## [Data excerpts]

○ ○ ○ ○

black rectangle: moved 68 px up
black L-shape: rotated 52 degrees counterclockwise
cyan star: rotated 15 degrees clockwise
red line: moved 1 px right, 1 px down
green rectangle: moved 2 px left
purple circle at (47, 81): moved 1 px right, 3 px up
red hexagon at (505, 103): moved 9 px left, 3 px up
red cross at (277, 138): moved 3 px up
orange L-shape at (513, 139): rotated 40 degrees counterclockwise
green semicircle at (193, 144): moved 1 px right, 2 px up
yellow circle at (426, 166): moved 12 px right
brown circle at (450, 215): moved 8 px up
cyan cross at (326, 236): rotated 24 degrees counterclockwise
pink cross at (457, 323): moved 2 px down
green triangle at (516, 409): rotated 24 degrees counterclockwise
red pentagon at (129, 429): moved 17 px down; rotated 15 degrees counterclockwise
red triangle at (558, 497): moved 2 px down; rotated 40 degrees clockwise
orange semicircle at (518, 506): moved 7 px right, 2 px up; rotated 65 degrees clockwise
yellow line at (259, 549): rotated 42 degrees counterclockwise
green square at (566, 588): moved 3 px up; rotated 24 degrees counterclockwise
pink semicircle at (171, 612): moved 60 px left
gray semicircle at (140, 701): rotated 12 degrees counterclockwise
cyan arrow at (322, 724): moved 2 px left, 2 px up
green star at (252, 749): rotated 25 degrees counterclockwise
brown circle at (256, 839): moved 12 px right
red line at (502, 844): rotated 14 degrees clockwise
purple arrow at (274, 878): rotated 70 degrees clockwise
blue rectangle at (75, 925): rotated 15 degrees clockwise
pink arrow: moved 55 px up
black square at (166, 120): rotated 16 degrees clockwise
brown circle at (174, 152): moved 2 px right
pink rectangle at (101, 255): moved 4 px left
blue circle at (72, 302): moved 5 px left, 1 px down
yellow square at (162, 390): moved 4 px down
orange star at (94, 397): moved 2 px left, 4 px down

○ ○ ○ ○

## [Exercise]
Among the lines of the data, which ones contain the word "cyan"? Show them.

## [Task result]
cyan star: rotated 15 degrees clockwise
cyan cross at (326, 236): rotated 24 degrees counterclockwise
cyan arrow at (322, 724): moved 2 px left, 2 px up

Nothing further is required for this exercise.